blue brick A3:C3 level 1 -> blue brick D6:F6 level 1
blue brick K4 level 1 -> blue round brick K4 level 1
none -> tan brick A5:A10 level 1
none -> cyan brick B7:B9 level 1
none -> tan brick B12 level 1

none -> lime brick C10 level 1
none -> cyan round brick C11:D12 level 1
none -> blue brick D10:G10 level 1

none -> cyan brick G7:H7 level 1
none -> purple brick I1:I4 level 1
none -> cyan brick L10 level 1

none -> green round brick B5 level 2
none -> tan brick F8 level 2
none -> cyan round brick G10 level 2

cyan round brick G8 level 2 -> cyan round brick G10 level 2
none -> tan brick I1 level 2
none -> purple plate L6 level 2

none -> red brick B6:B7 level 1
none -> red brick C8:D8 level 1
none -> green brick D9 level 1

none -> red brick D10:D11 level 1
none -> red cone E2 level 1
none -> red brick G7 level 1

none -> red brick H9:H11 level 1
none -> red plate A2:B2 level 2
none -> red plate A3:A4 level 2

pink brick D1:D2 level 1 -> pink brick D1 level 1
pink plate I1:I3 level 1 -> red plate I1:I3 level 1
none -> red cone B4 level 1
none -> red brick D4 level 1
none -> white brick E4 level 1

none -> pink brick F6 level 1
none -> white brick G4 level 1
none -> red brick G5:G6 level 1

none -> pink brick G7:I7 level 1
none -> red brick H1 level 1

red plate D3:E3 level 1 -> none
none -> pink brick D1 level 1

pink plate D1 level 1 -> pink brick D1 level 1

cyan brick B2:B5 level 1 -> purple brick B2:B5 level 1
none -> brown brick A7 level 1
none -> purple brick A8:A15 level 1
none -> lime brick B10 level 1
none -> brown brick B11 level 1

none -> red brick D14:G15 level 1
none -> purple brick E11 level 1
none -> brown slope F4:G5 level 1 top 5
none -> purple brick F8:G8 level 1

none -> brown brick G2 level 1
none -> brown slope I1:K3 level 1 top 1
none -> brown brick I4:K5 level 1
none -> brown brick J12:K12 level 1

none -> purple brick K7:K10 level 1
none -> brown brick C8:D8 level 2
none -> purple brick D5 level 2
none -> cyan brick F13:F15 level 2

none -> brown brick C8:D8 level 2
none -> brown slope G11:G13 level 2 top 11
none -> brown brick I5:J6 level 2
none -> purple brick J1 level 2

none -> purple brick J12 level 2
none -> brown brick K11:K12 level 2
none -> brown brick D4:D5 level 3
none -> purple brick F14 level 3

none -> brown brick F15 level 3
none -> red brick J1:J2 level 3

○ ○ ○

What is needed:
Nothing but a number should be given: how many lines of the material contain "white".

Answer to the exercise:
2